=== Source information ===
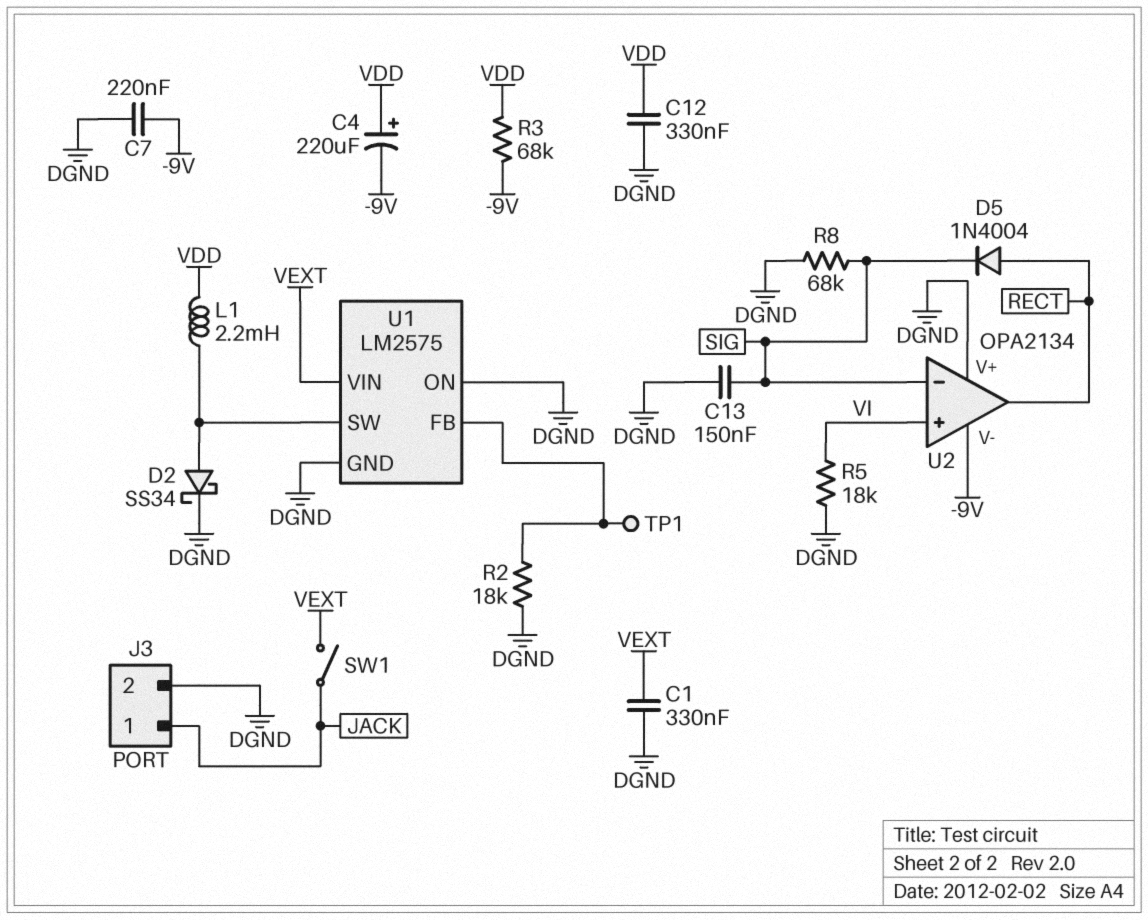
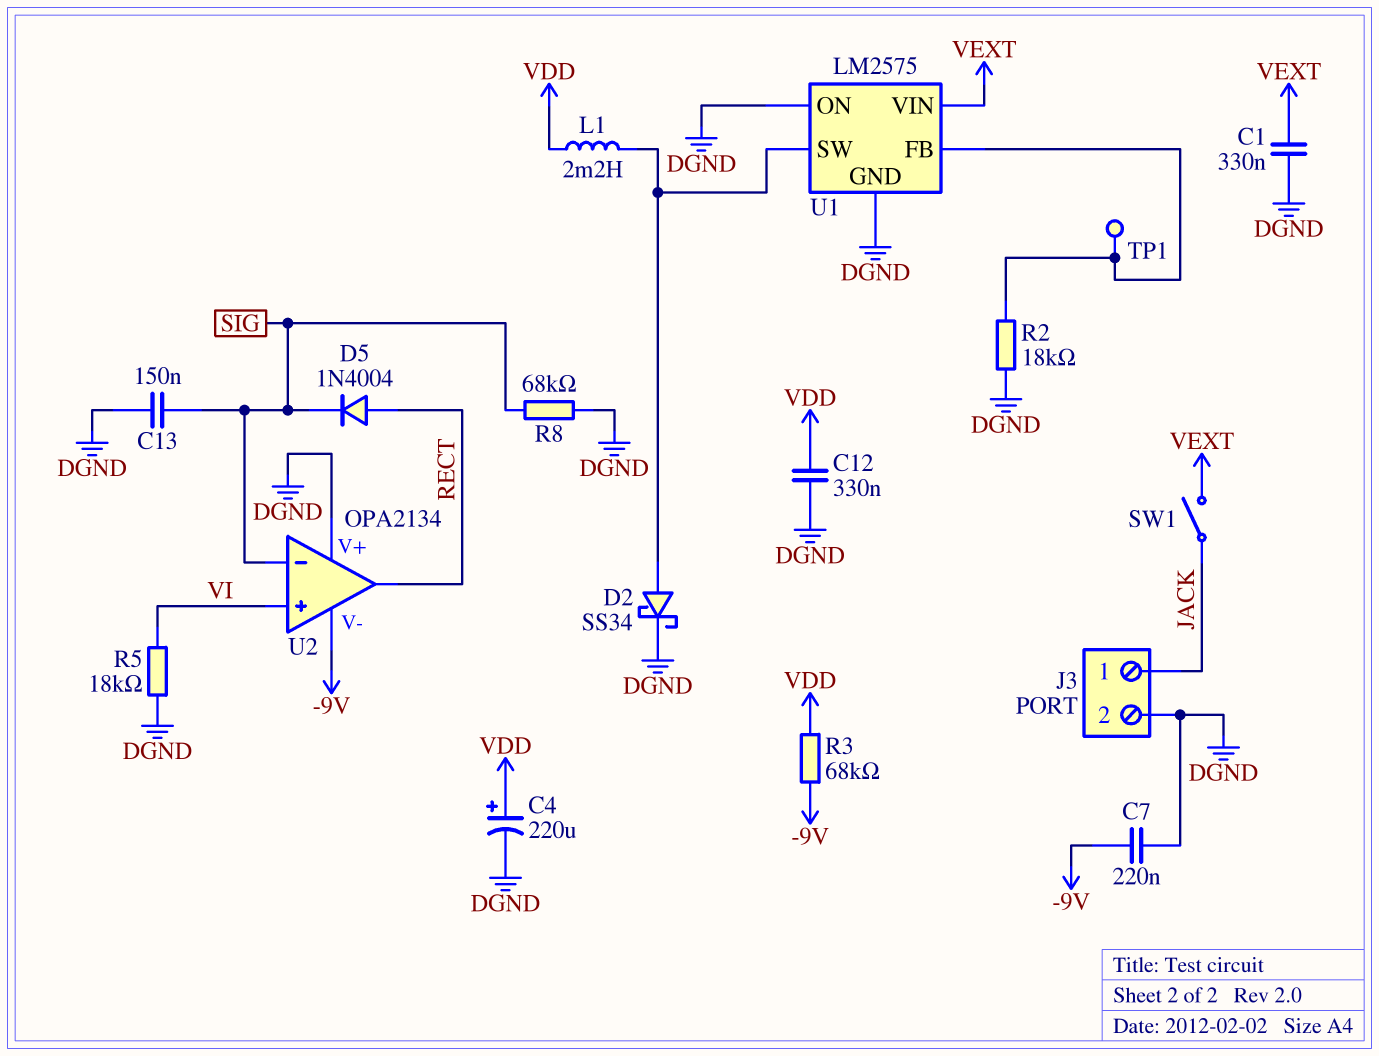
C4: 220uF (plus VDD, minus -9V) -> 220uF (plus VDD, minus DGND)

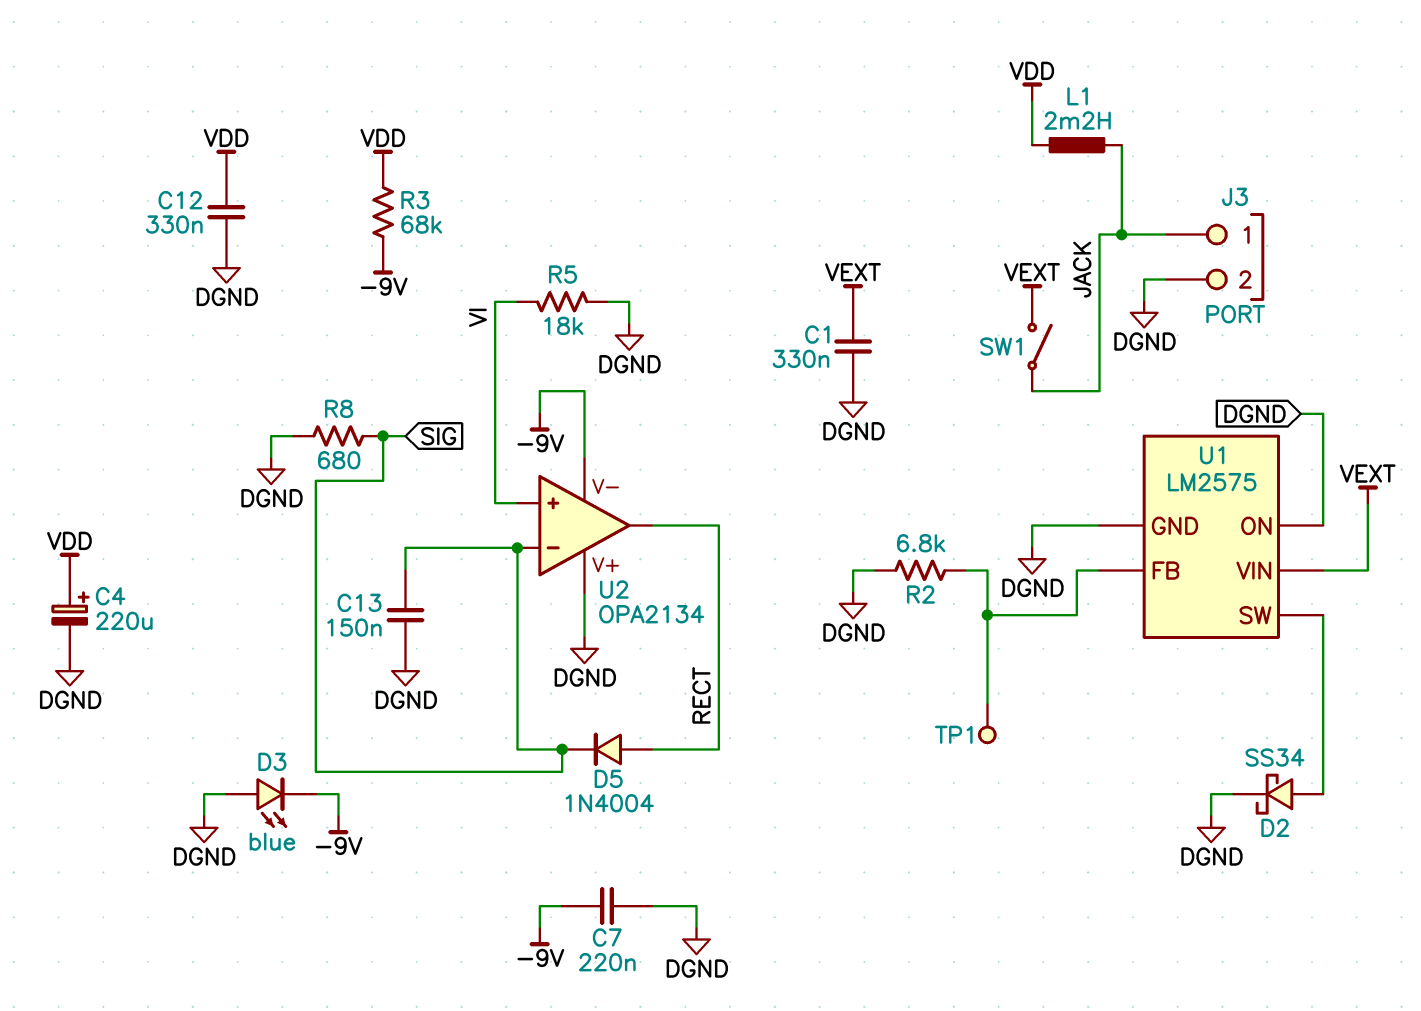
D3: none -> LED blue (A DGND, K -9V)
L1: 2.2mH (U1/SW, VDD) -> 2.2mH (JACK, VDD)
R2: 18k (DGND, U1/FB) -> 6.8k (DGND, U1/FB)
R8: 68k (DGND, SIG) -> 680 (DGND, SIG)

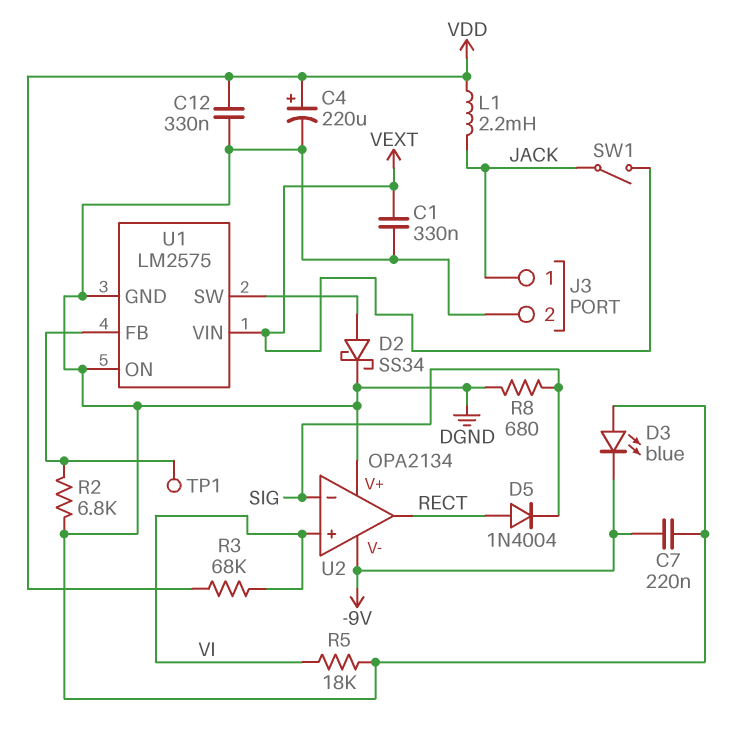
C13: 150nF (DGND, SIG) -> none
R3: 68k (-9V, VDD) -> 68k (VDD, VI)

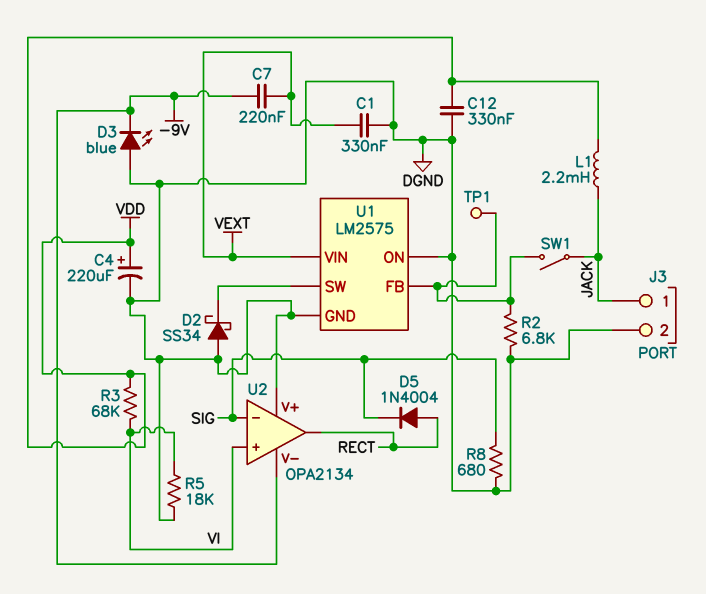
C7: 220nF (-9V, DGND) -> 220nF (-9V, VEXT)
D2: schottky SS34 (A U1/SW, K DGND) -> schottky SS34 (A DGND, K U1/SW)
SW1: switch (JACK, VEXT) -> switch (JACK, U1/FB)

=== Task directions ===
Through the last line of the entries above, beginning at the line containing "C7: 220nF (-9V, DGND) -> 220nF (-9V, VEXT)", transcribe each line exactly, both ends included and nothing more.

=== Written response ===
C7: 220nF (-9V, DGND) -> 220nF (-9V, VEXT)
D2: schottky SS34 (A U1/SW, K DGND) -> schottky SS34 (A DGND, K U1/SW)
SW1: switch (JACK, VEXT) -> switch (JACK, U1/FB)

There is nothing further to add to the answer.